§ **WHAT YOU WILL DO**: Without changing a word, repeat the data, and include no pictures.

§ **DATASET EXCERPTS**:
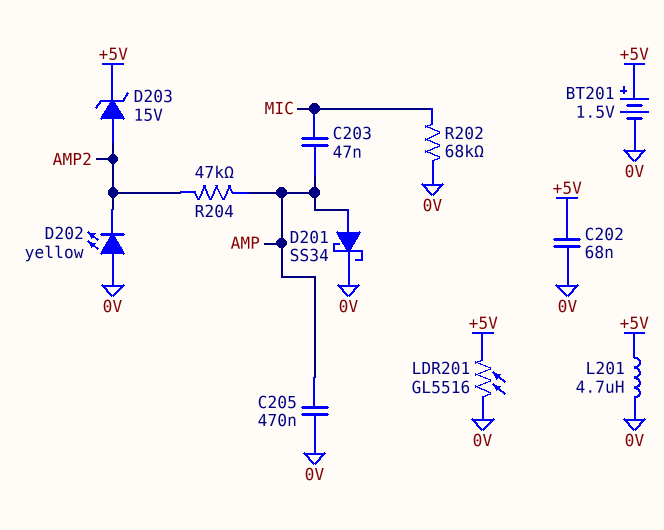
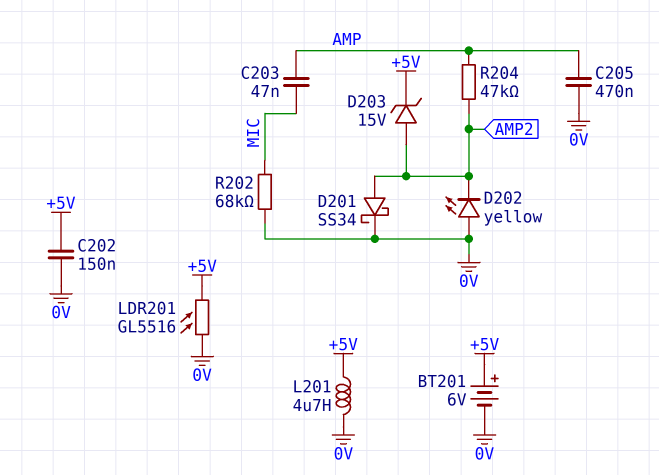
BT201: 1.5V (plus +5V, minus 0V) -> 6V (plus +5V, minus 0V)
C202: 68nF (+5V, 0V) -> 150nF (+5V, 0V)
D201: schottky SS34 (A AMP, K 0V) -> schottky SS34 (A AMP2, K 0V)

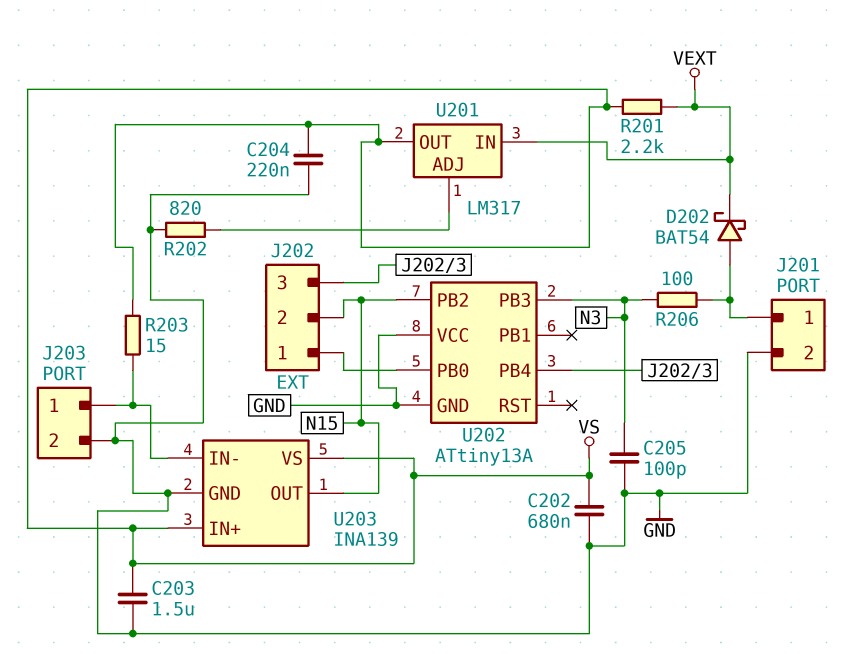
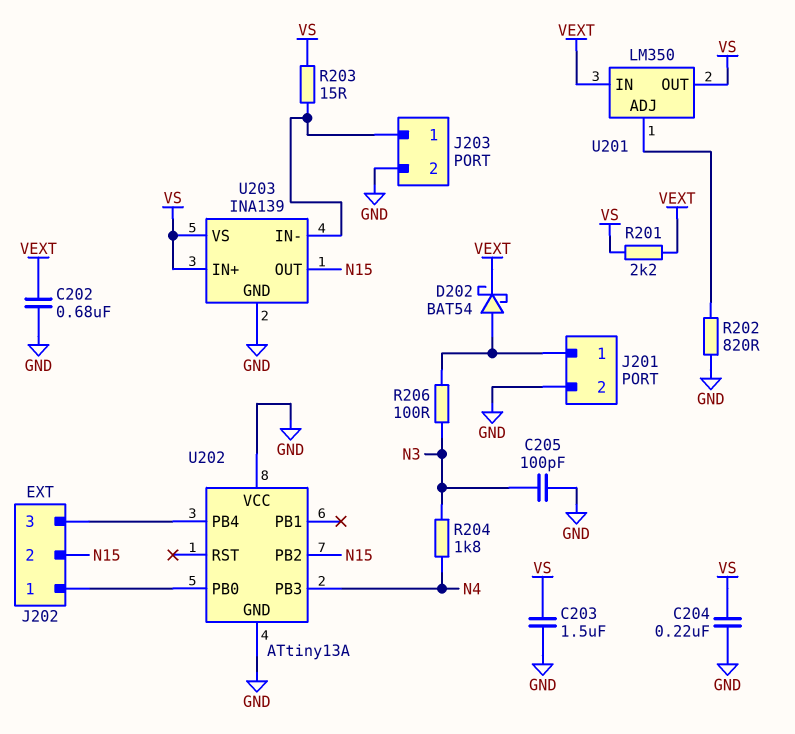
C202: 680nF (GND, VS) -> 680nF (GND, VEXT)
R204: none -> 1.8k (N3, N4)
U201: LM317 -> LM350
U202 pin PB3: N3 -> N4

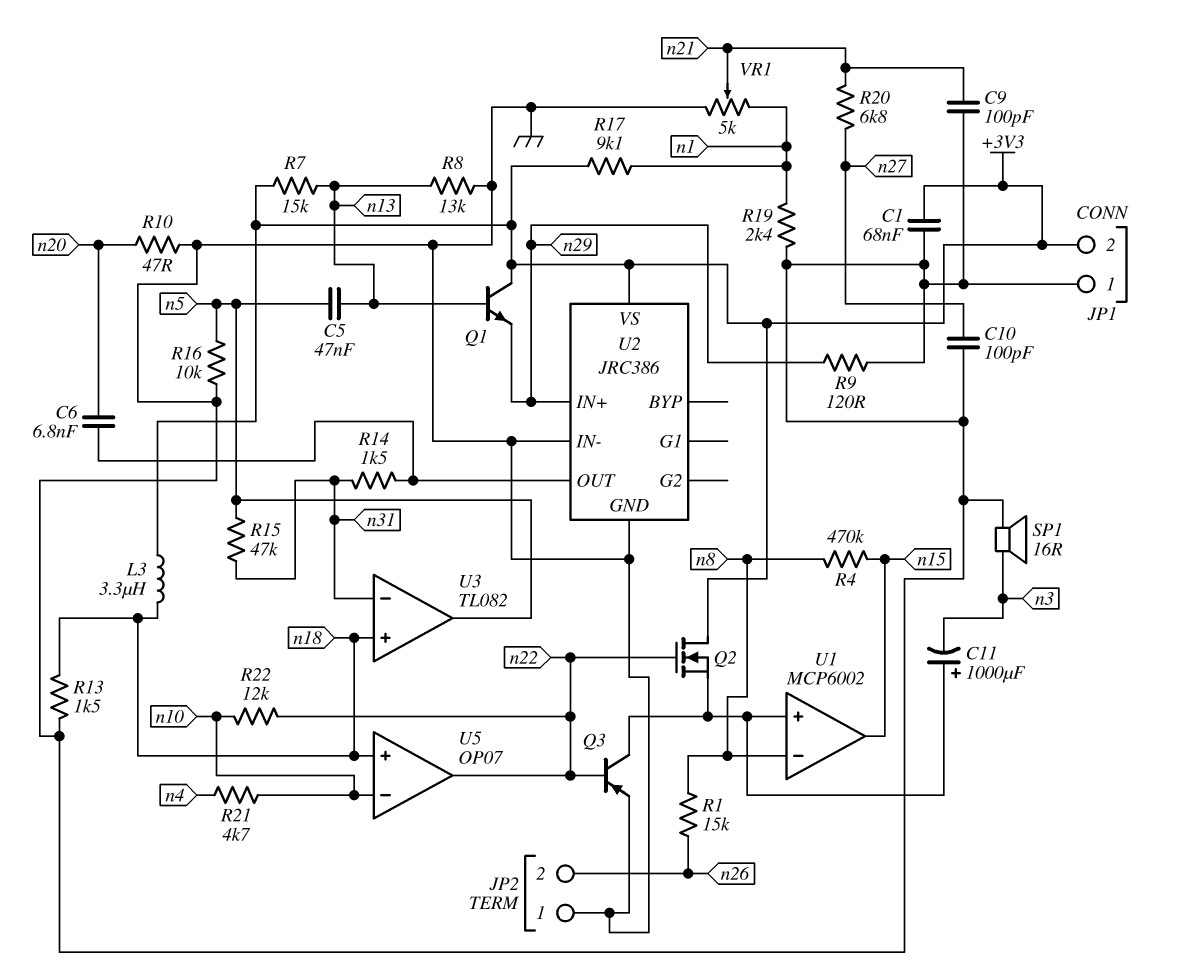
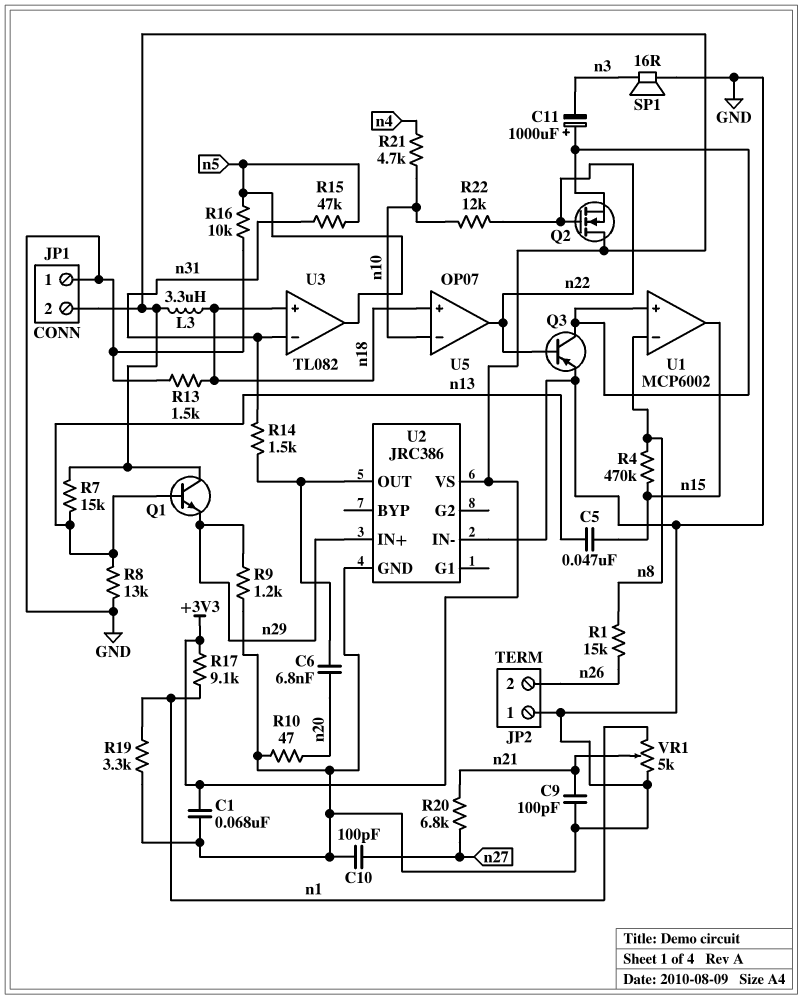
C5: 47nF (n5, n13) -> 47nF (n13, n15)
R9: 120 (GND, n29) -> 1.2k (GND, n29)
R19: 2.4k (GND, n1) -> 3.3k (GND, n1)

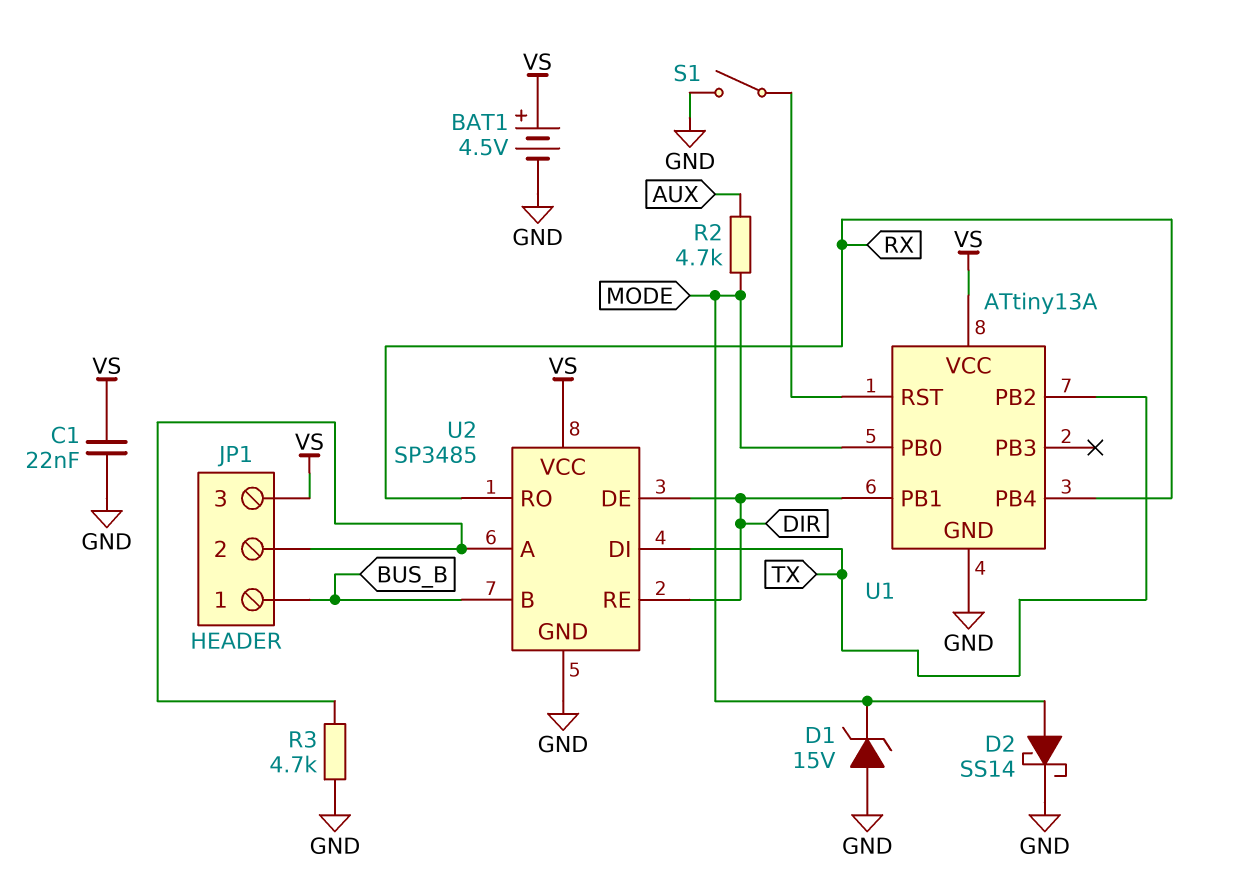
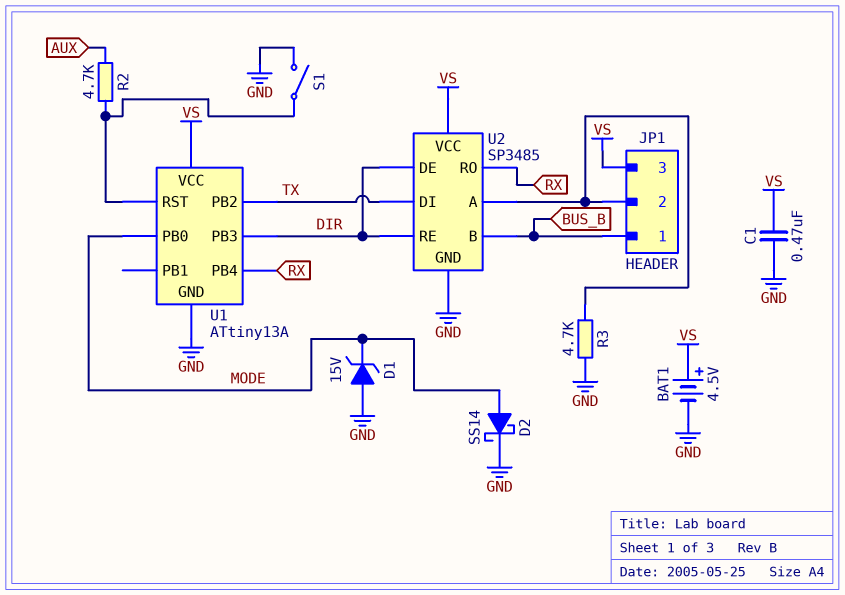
C1: 22nF (GND, VS) -> 470nF (GND, VS)
R2: 4.7k (AUX, MODE) -> 4.7k (AUX, U1/RST)
U1 pin PB1: DIR -> none
U1 pin PB3: none -> DIR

§ **EXERCISE RESULT**:
BT201: 1.5V (plus +5V, minus 0V) -> 6V (plus +5V, minus 0V)
C202: 68nF (+5V, 0V) -> 150nF (+5V, 0V)
D201: schottky SS34 (A AMP, K 0V) -> schottky SS34 (A AMP2, K 0V)

C202: 680nF (GND, VS) -> 680nF (GND, VEXT)
R204: none -> 1.8k (N3, N4)
U201: LM317 -> LM350
U202 pin PB3: N3 -> N4

C5: 47nF (n5, n13) -> 47nF (n13, n15)
R9: 120 (GND, n29) -> 1.2k (GND, n29)
R19: 2.4k (GND, n1) -> 3.3k (GND, n1)

C1: 22nF (GND, VS) -> 470nF (GND, VS)
R2: 4.7k (AUX, MODE) -> 4.7k (AUX, U1/RST)
U1 pin PB1: DIR -> none
U1 pin PB3: none -> DIR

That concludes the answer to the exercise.